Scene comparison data
○ ○ ○ ○
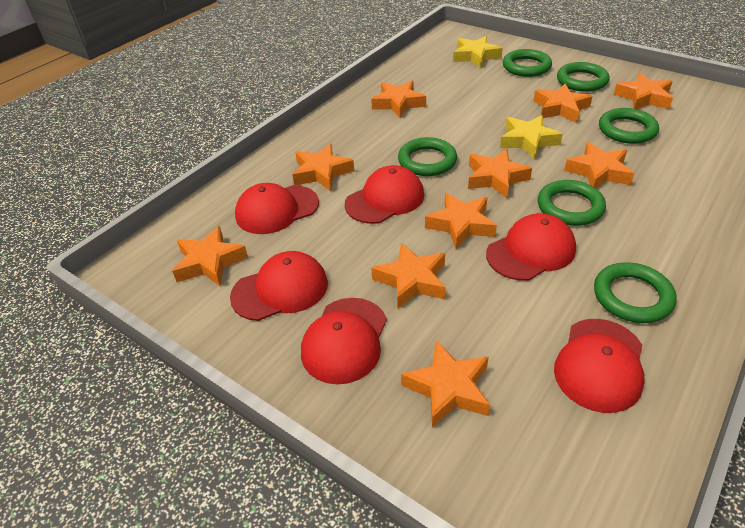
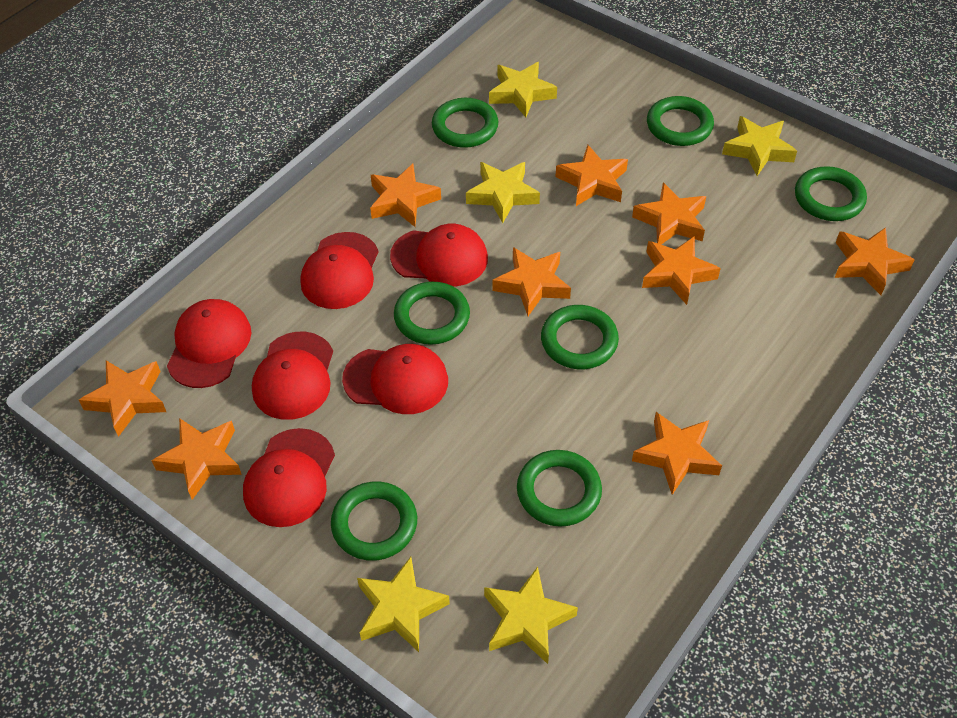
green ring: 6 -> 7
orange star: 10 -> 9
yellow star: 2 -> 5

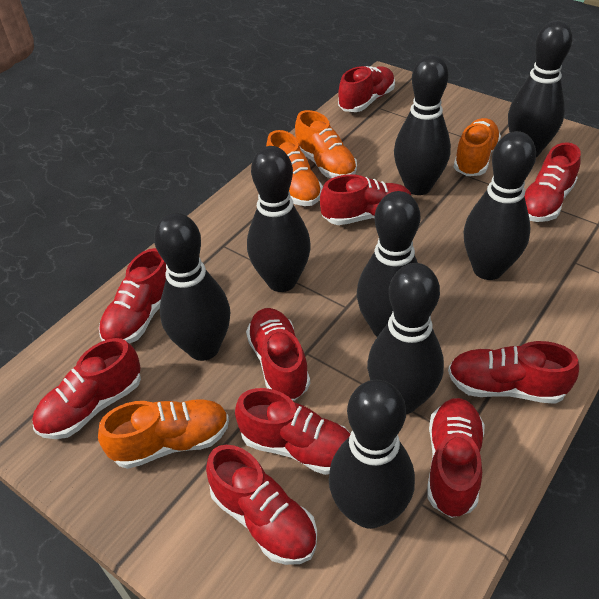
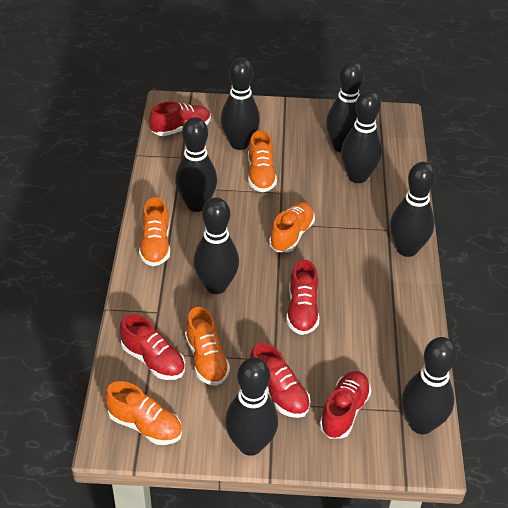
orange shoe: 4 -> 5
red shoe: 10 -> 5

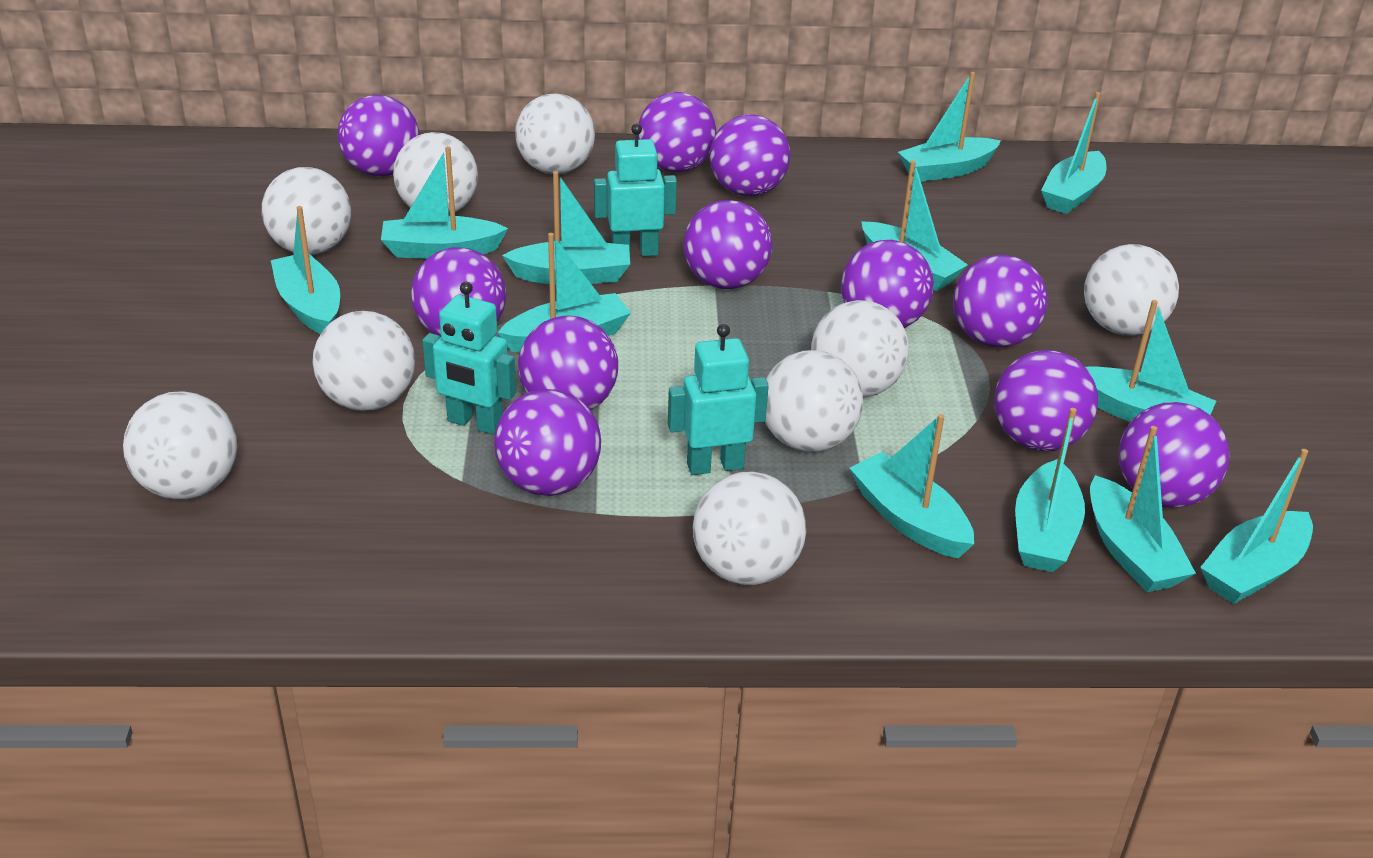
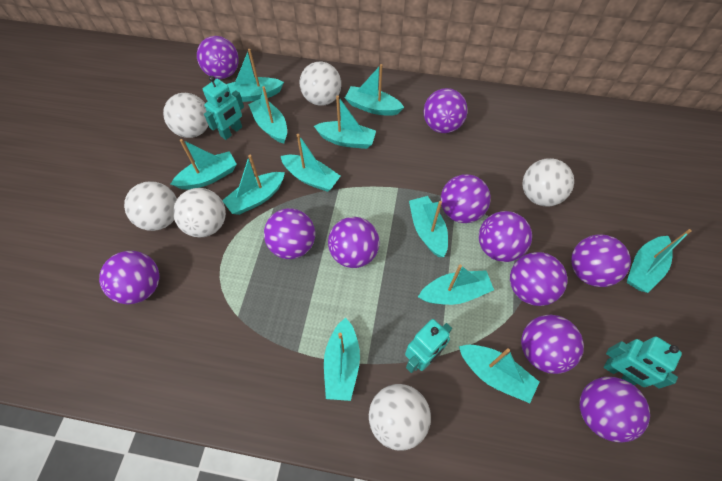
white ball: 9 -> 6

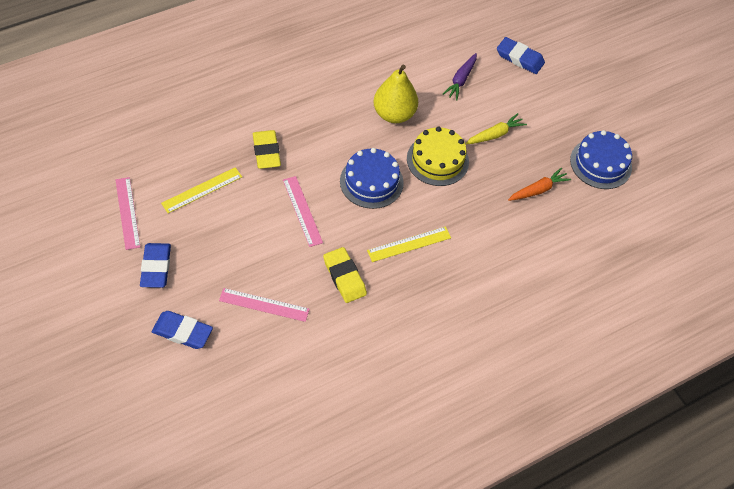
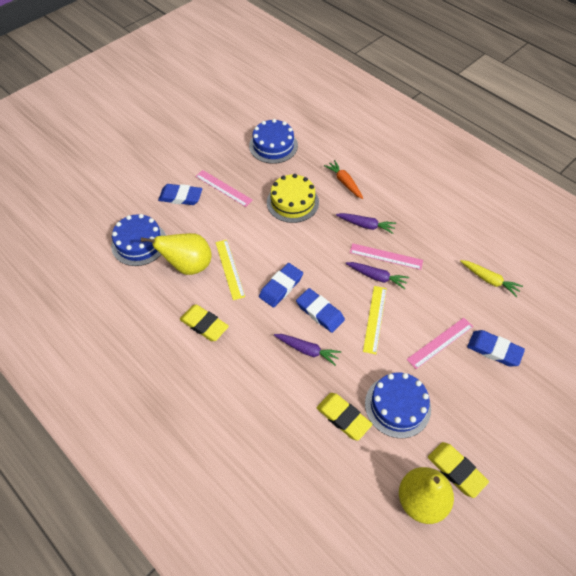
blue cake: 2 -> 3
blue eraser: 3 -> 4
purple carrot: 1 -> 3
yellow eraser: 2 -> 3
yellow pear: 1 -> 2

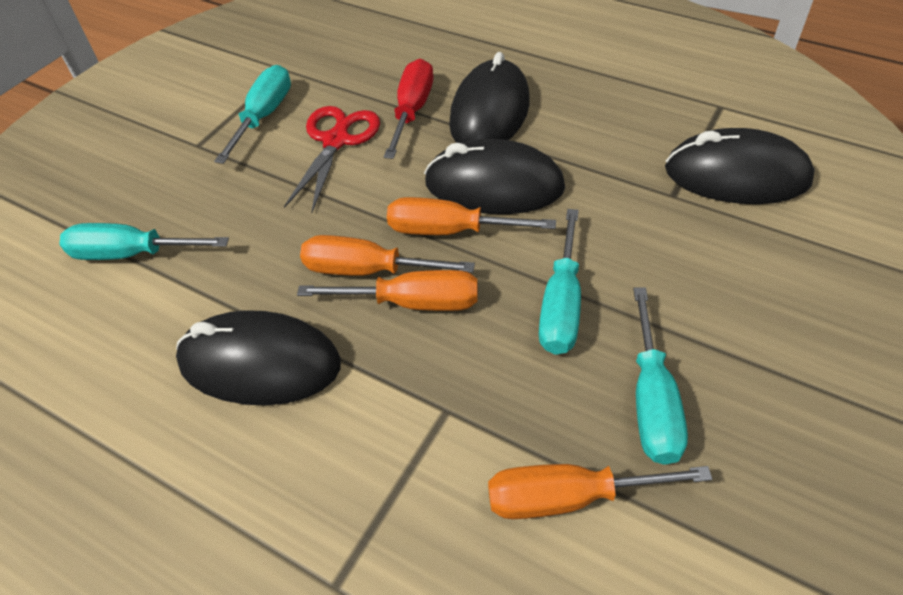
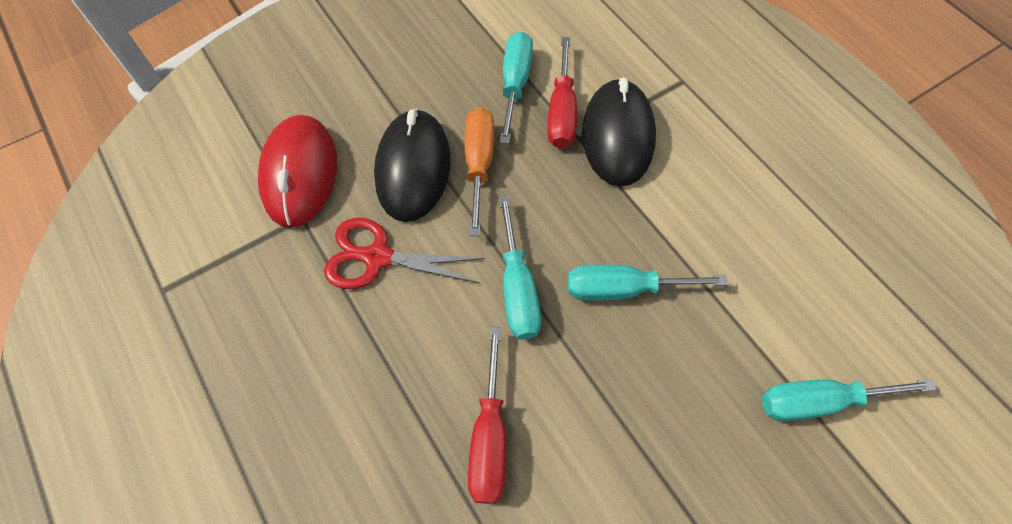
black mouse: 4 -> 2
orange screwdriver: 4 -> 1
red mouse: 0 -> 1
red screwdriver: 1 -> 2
○ ○ ○ ○
→ Activity: Show the lines of the entries that include the string "orange", copying each in full.

→ Finished exercise:
orange star: 10 -> 9
orange shoe: 4 -> 5
orange screwdriver: 4 -> 1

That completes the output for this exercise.